**Instructions to follow**
Copy out everything from the line containing "The Incompatible Okay Kaya (174, 470)" down to the line containing "Pinpoint the cell", both included, with each line unchanged.

[Word and element pointing lines]
-- start --
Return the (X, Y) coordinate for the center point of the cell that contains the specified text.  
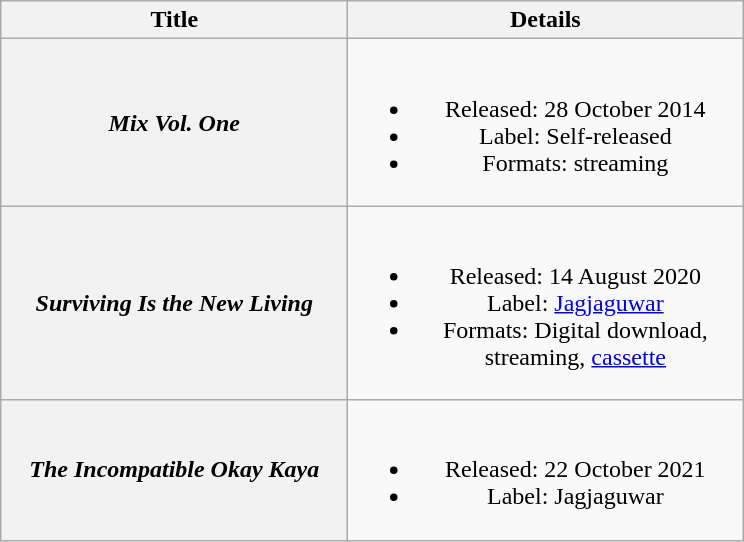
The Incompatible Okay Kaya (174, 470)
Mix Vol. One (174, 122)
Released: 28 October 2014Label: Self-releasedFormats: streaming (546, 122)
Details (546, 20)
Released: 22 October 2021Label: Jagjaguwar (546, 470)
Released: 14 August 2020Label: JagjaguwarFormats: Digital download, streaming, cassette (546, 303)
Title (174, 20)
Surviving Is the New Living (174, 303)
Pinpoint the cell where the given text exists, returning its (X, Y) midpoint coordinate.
-- end --
-- start --
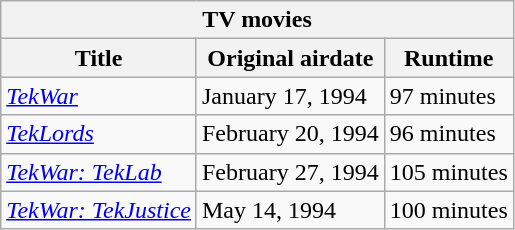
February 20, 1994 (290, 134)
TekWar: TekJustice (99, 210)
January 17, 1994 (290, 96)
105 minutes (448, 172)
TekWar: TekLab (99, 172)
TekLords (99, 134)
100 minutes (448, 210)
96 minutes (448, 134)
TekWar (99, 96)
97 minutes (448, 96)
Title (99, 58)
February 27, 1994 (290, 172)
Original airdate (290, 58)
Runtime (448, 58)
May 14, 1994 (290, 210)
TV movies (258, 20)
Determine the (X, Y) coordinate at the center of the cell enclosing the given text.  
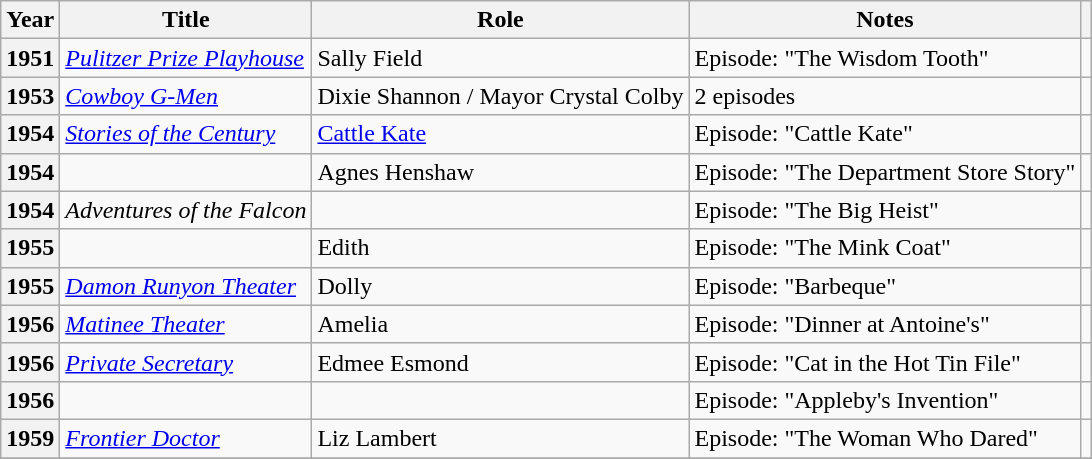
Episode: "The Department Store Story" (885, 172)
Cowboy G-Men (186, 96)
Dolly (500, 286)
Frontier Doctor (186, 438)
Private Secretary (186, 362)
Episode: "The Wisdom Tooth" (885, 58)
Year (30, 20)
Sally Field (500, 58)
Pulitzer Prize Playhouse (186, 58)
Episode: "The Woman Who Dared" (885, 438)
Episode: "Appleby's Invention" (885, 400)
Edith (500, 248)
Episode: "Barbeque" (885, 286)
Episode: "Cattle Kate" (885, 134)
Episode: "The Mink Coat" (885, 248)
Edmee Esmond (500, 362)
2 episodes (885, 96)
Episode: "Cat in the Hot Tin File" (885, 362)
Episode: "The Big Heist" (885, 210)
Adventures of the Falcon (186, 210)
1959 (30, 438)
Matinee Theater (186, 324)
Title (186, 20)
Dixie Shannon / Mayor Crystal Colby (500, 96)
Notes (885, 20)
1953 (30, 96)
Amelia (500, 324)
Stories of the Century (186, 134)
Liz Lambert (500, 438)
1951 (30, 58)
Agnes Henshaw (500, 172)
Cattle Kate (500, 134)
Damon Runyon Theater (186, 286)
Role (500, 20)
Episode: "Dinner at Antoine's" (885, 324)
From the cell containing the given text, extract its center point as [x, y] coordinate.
-- end --
-- start --
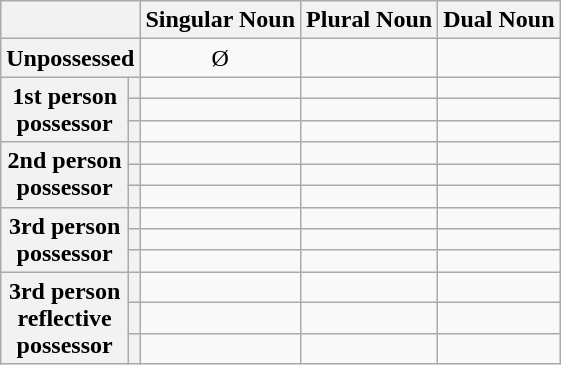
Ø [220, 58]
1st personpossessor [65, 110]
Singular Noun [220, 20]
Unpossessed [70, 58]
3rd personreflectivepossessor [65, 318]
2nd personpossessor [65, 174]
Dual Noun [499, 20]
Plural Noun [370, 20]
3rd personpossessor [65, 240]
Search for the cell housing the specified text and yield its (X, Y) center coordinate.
-- end --
**Expected answer**
The Incompatible Okay Kaya (174, 470)
Mix Vol. One (174, 122)
Released: 28 October 2014Label: Self-releasedFormats: streaming (546, 122)
Details (546, 20)
Released: 22 October 2021Label: Jagjaguwar (546, 470)
Released: 14 August 2020Label: JagjaguwarFormats: Digital download, streaming, cassette (546, 303)
Title (174, 20)
Surviving Is the New Living (174, 303)
Pinpoint the cell where the given text exists, returning its (X, Y) midpoint coordinate.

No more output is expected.